## What to produce
Print the whole listing again exactly as it stands, leaving out any images.

## Records for the exercise
────────────────
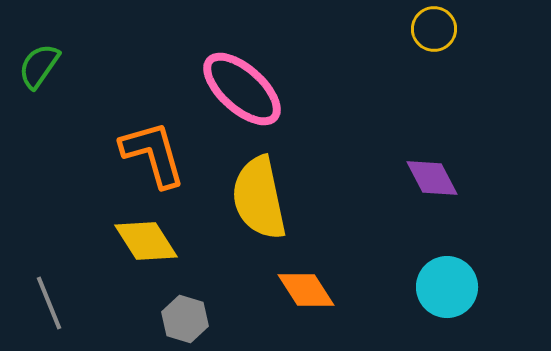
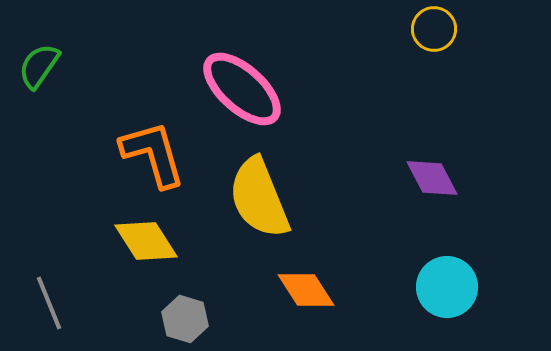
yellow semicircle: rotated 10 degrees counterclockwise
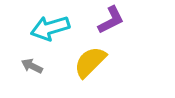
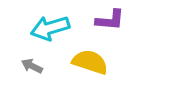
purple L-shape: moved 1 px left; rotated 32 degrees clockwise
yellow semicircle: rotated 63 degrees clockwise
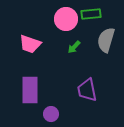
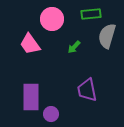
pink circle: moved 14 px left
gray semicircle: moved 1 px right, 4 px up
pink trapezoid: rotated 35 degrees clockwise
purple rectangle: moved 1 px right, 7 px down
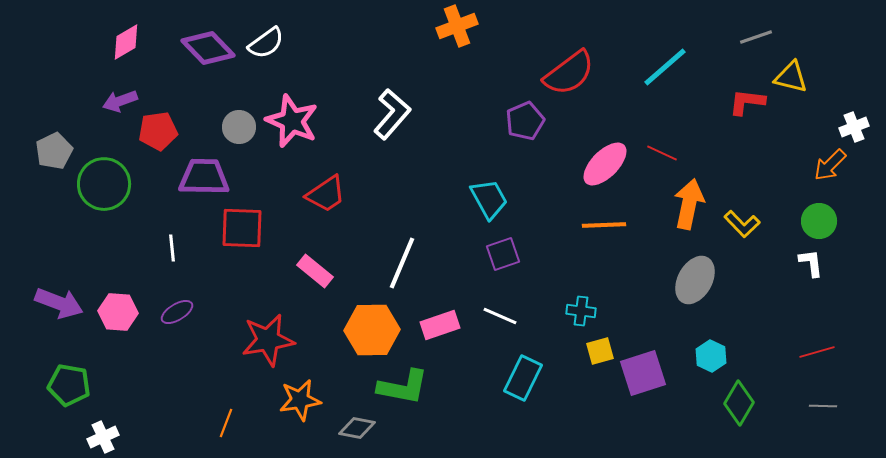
────────────────
## Solution for this task
yellow semicircle: rotated 10 degrees counterclockwise
purple L-shape: moved 1 px left; rotated 32 degrees clockwise
yellow semicircle: rotated 63 degrees clockwise
pink circle: moved 14 px left
gray semicircle: moved 1 px right, 4 px up
pink trapezoid: rotated 35 degrees clockwise
purple rectangle: moved 1 px right, 7 px down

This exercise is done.